The reply is to contain the full listing, repeated exactly, with pictures left out.

= Collected material =
□ □ □ □
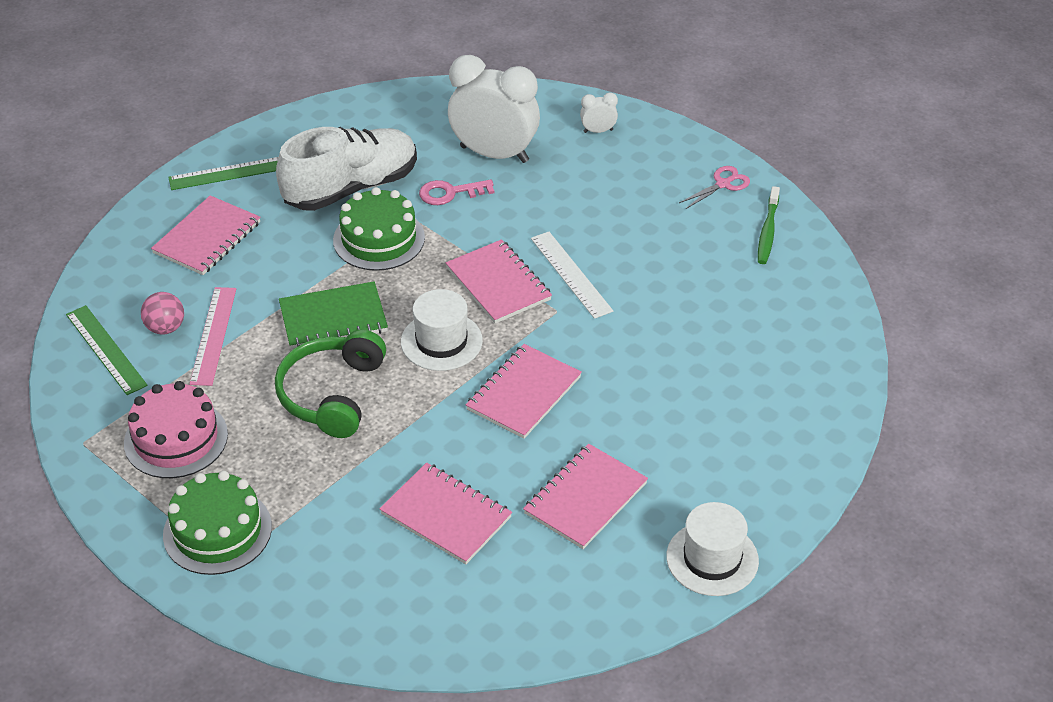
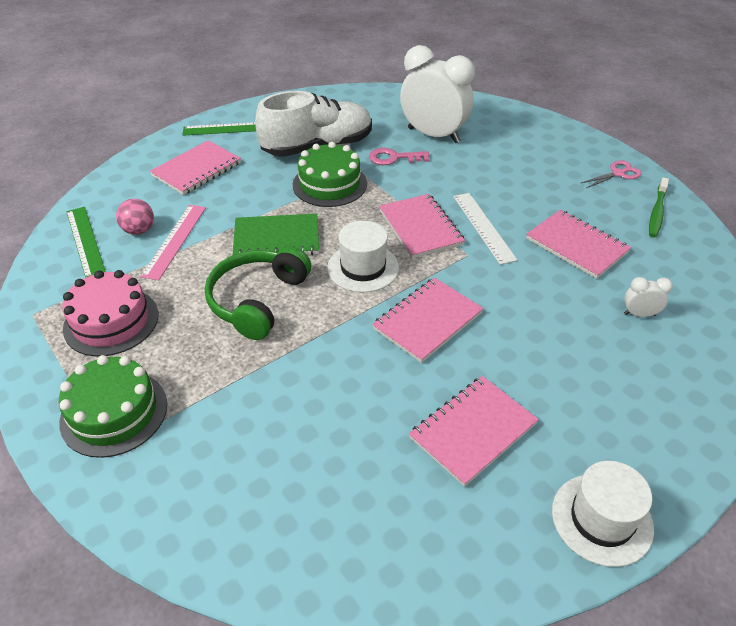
camera: 10 degrees right, 0 degrees up
(446, 515) = (332, 429): pink notebook -> pink notebook (576, 245)
(598, 131) = (517, 128): white clock -> white clock (639, 314)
□ □ □ □
= Task answer =
camera: 10 degrees right, 0 degrees up
(446, 515) = (332, 429): pink notebook -> pink notebook (576, 245)
(598, 131) = (517, 128): white clock -> white clock (639, 314)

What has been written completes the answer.